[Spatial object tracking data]
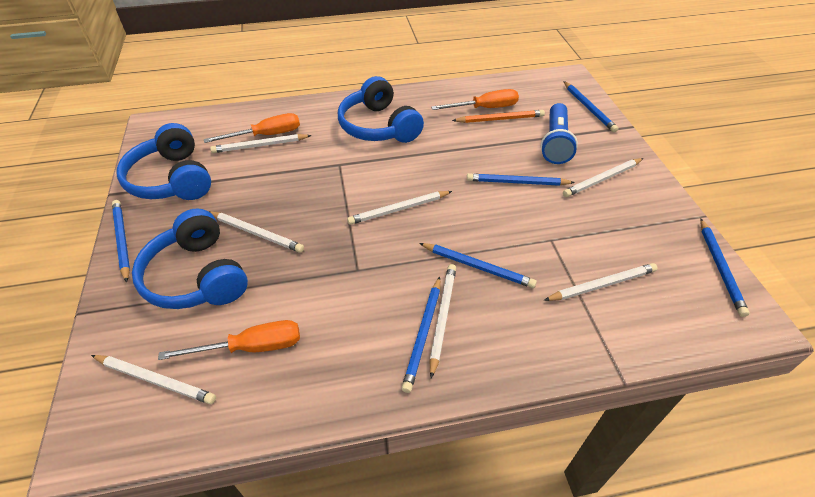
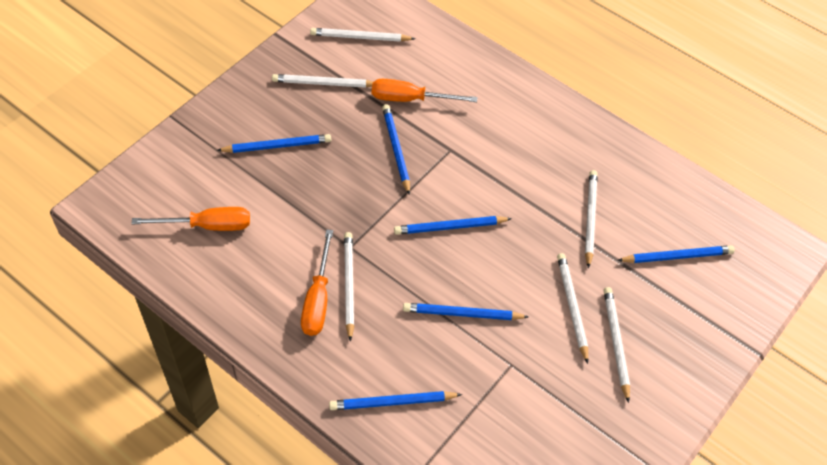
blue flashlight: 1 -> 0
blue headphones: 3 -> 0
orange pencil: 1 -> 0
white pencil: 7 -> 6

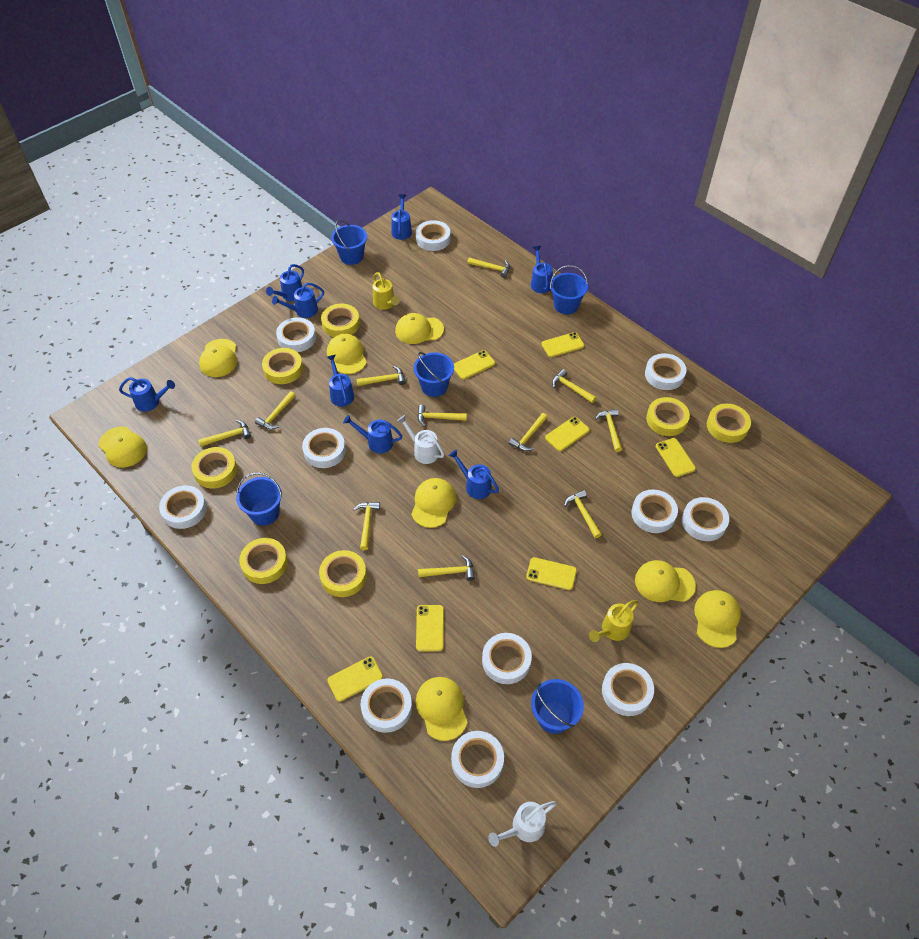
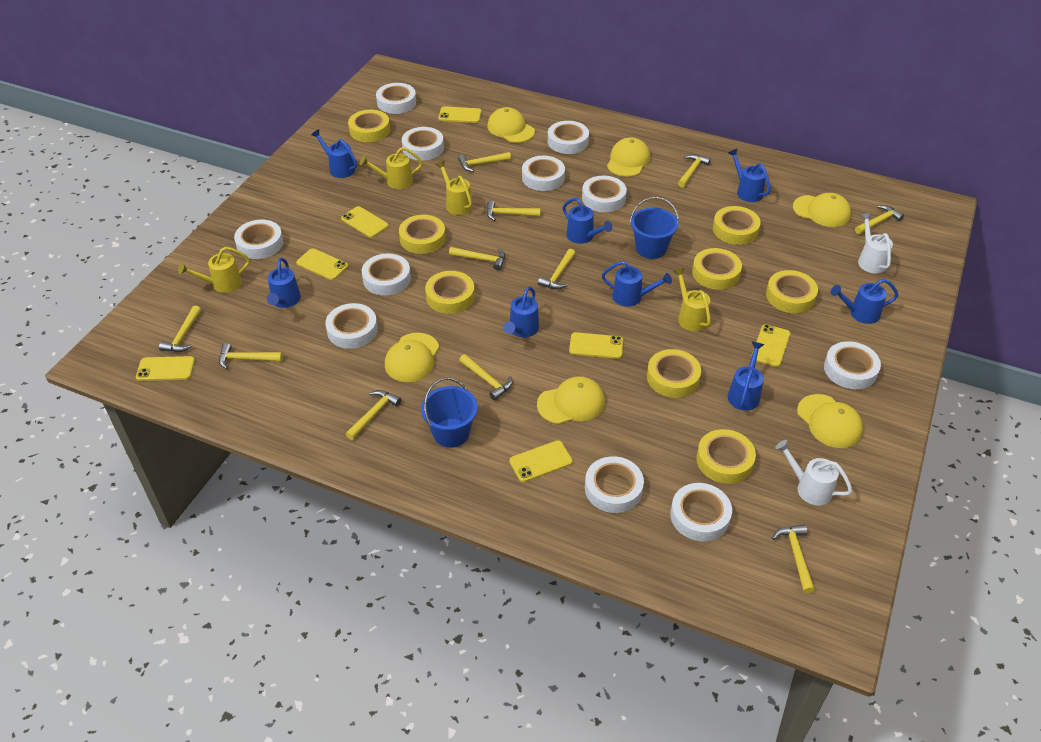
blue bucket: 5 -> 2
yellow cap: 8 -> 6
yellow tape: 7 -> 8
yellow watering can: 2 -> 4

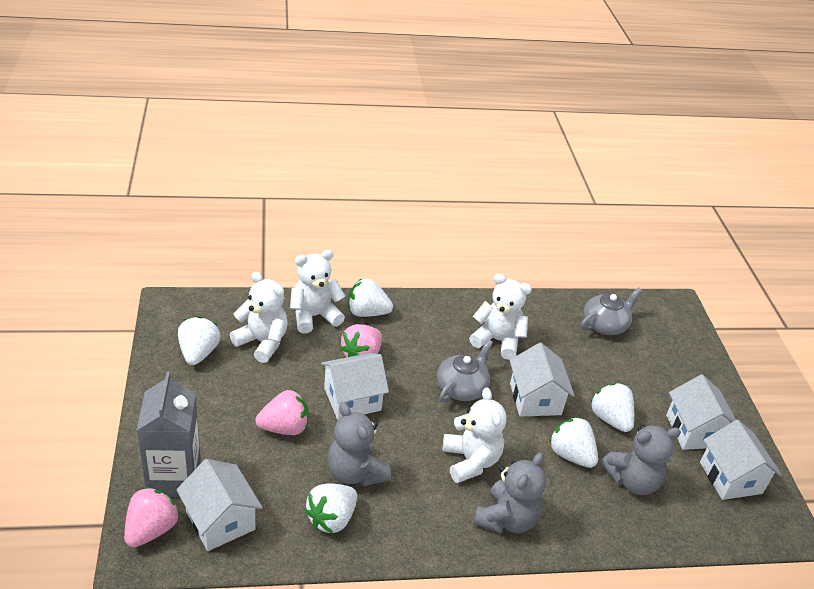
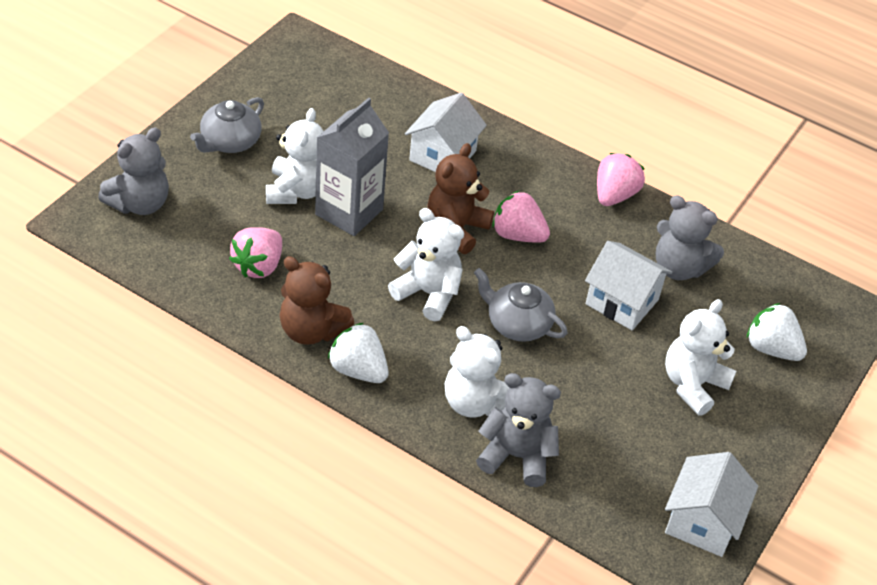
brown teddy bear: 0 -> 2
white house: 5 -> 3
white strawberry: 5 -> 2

- WHAT YOU WILL DO
Copy each line of the data that contains the word "white", leaving the other lines out.

- ANSWER SECTION
white pencil: 7 -> 6
white house: 5 -> 3
white strawberry: 5 -> 2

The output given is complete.